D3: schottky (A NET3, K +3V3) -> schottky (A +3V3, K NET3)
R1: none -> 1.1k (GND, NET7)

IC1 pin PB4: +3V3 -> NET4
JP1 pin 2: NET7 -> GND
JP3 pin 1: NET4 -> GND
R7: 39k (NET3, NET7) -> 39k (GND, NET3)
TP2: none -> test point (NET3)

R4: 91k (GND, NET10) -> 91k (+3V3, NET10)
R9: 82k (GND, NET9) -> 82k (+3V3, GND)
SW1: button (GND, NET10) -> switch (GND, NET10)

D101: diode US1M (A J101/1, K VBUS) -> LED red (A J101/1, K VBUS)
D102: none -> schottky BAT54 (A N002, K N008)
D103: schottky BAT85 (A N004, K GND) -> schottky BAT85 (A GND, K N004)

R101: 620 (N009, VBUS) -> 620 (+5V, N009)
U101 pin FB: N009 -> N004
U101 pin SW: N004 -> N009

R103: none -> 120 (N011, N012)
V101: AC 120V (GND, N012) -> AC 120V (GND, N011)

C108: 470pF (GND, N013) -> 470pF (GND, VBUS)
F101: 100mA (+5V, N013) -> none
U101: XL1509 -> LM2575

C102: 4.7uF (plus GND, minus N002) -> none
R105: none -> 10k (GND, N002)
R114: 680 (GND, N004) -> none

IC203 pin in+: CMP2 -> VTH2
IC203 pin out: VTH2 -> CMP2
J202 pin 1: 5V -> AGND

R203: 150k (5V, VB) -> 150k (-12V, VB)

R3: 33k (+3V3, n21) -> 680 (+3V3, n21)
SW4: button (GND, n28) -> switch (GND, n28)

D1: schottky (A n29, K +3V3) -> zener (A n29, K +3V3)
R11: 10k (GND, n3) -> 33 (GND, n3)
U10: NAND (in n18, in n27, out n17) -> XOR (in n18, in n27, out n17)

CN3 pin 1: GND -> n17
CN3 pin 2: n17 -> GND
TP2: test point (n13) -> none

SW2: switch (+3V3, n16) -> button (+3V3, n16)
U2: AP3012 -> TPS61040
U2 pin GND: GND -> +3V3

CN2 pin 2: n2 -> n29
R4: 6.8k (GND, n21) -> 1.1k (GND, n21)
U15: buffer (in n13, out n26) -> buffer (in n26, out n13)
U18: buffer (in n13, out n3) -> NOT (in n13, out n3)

[Exercise prompt] Look at the material above and copy, word for word, its lines from the first through the one containing "D102: none -> schottky BAT54 (A N002, K N008)".

[Output for this task]
D3: schottky (A NET3, K +3V3) -> schottky (A +3V3, K NET3)
R1: none -> 1.1k (GND, NET7)

IC1 pin PB4: +3V3 -> NET4
JP1 pin 2: NET7 -> GND
JP3 pin 1: NET4 -> GND
R7: 39k (NET3, NET7) -> 39k (GND, NET3)
TP2: none -> test point (NET3)

R4: 91k (GND, NET10) -> 91k (+3V3, NET10)
R9: 82k (GND, NET9) -> 82k (+3V3, GND)
SW1: button (GND, NET10) -> switch (GND, NET10)

D101: diode US1M (A J101/1, K VBUS) -> LED red (A J101/1, K VBUS)
D102: none -> schottky BAT54 (A N002, K N008)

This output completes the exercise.